• _Collected material_
****************
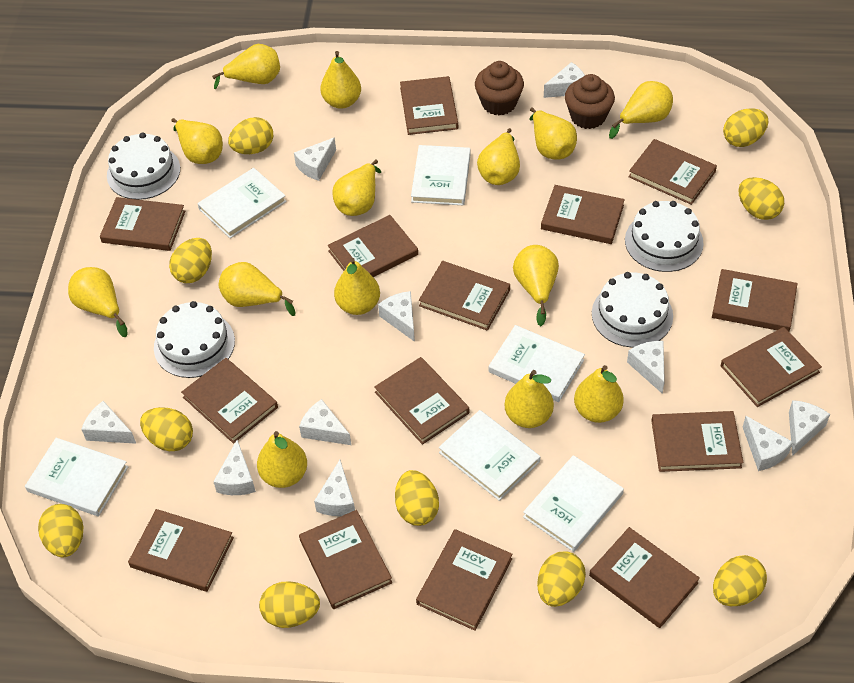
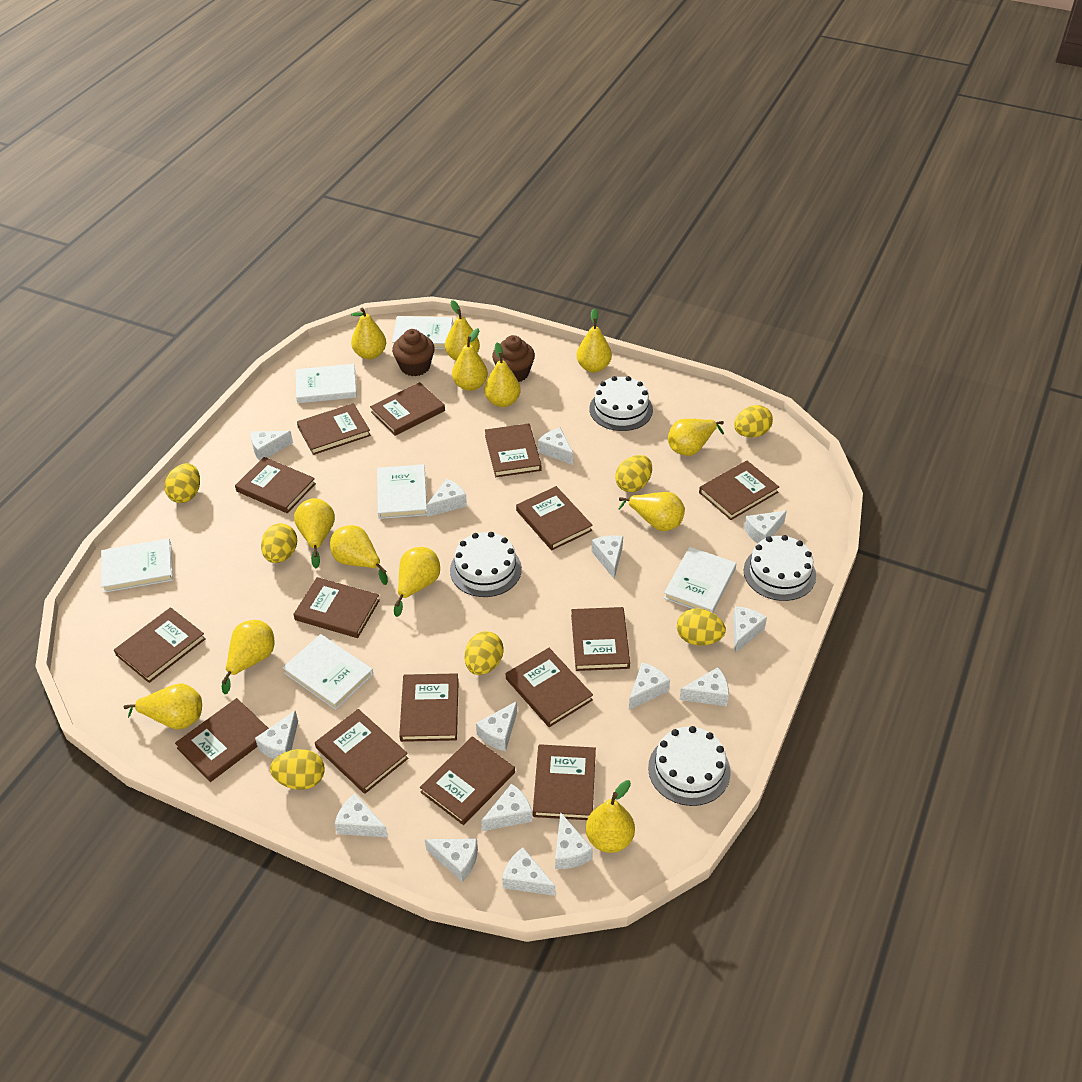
white cheese: 10 -> 15
yellow egg: 10 -> 7
yellow pear: 14 -> 13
****************
• _Problem_
Please set down the lines above word for word and leave out the pictures.

• _Result below_
white cheese: 10 -> 15
yellow egg: 10 -> 7
yellow pear: 14 -> 13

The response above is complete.